DATA RECORDS -
+++

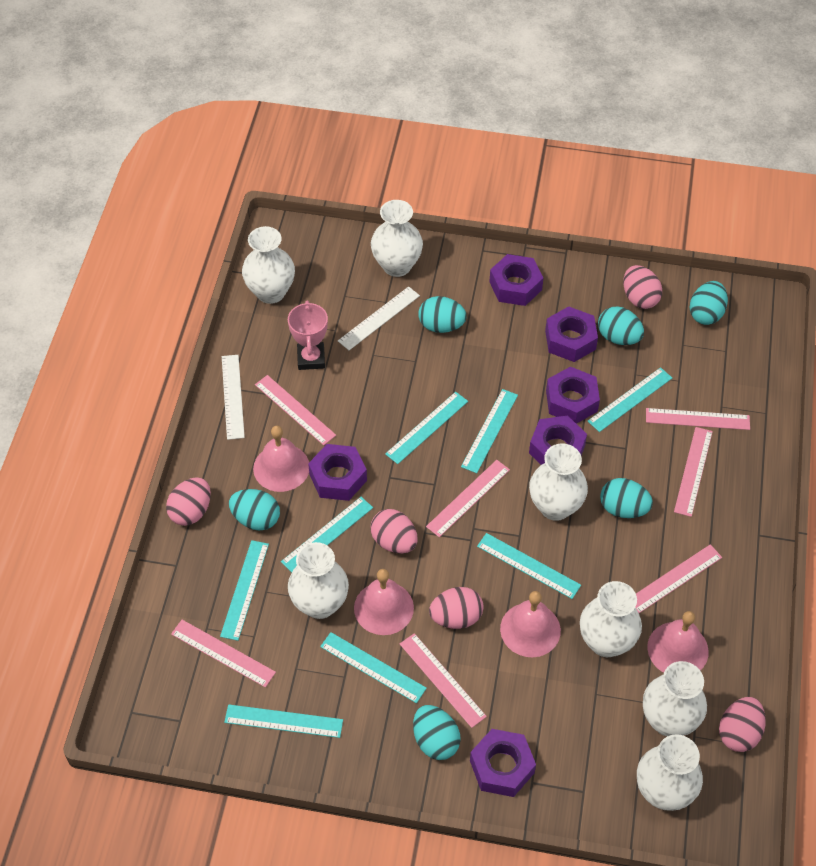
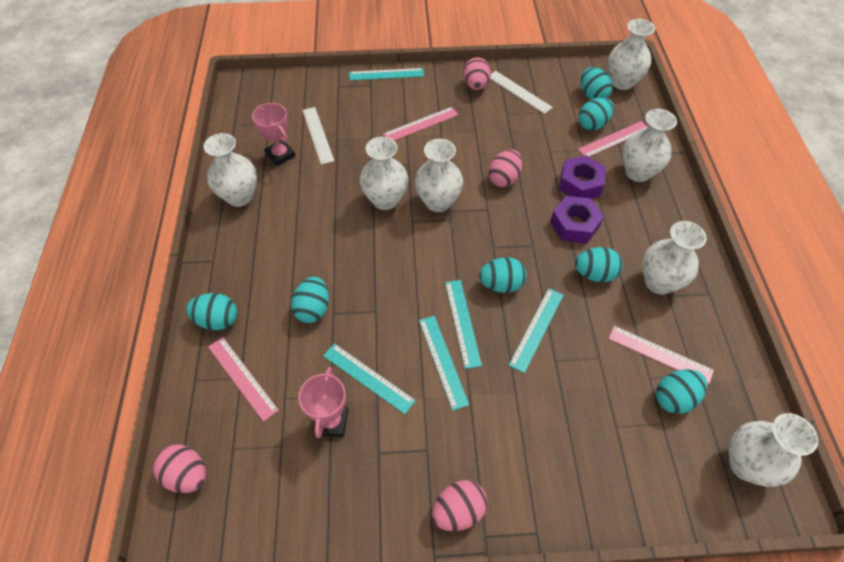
pink bell: 4 -> 0
pink egg: 5 -> 4
pink ruler: 7 -> 4
pink trophy: 1 -> 2
purple nut: 6 -> 2
turquoise egg: 6 -> 7
turquoise ruler: 8 -> 5

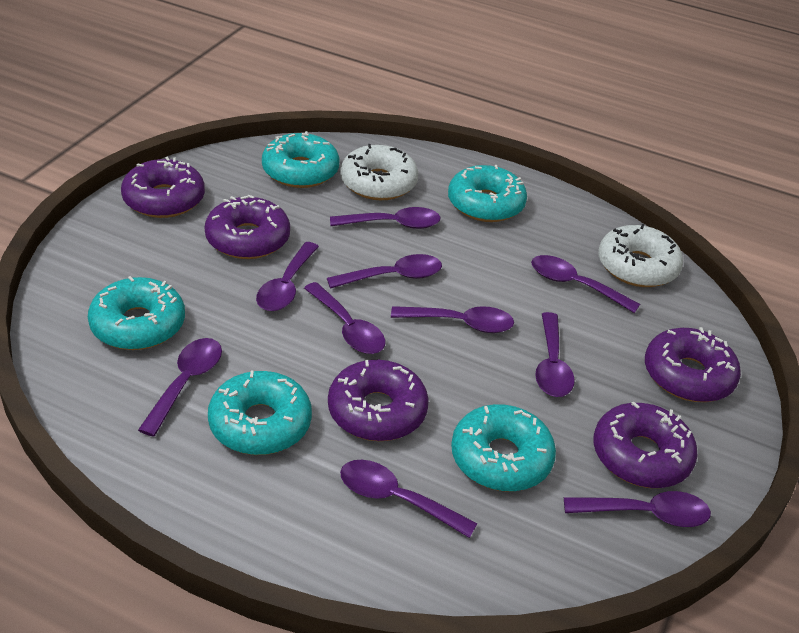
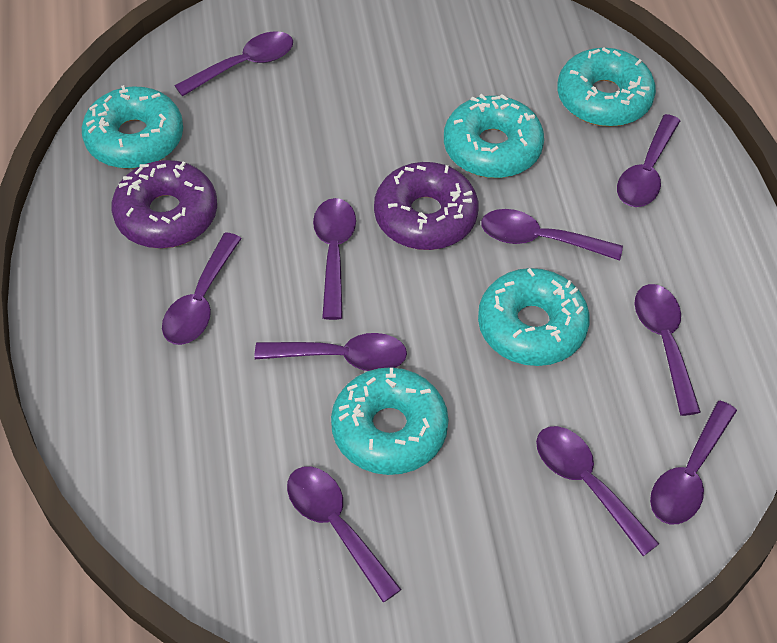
purple donut: 5 -> 2
white donut: 2 -> 0

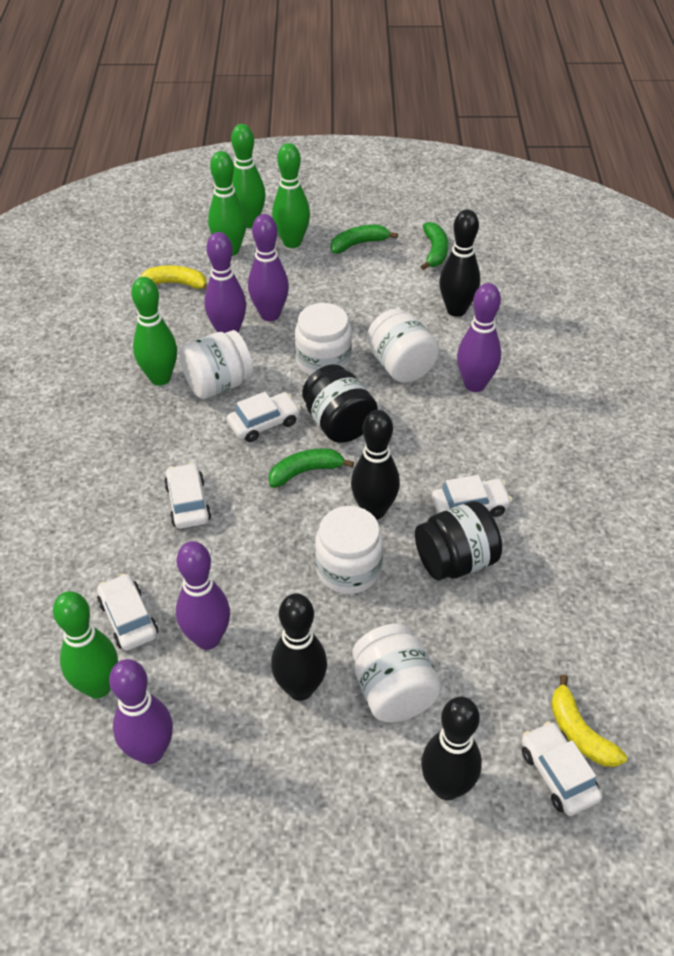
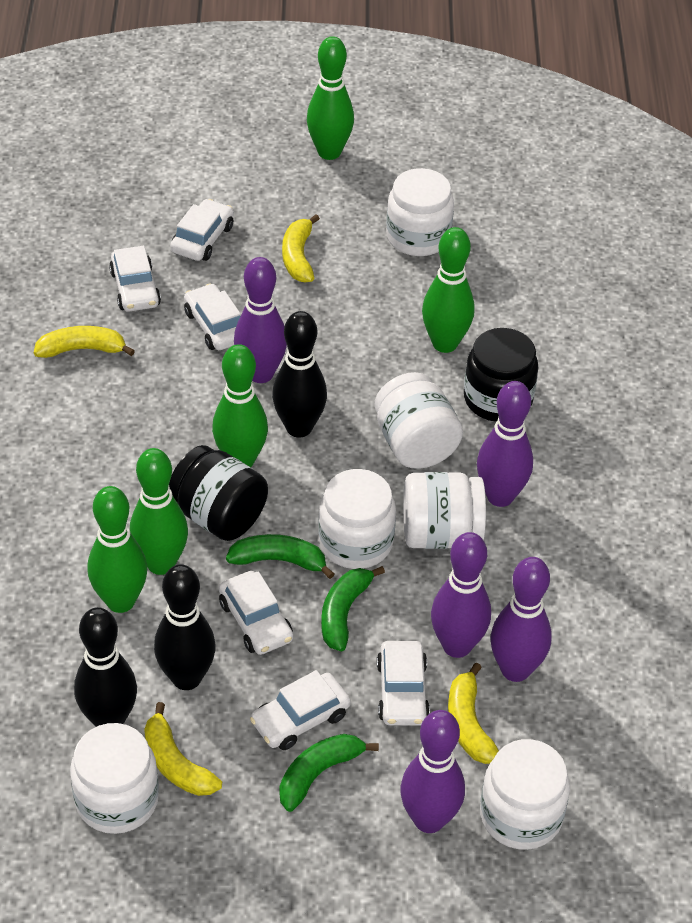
black bowling pin: 4 -> 3
white car: 5 -> 6
white jar: 5 -> 6
yellow banana: 2 -> 4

+++

WHAT THIS TASK INVOLVES - Counting only lines that hold the word "white", report how many there are in the listing above, as a number alone.

WORKED SOLUTION - 3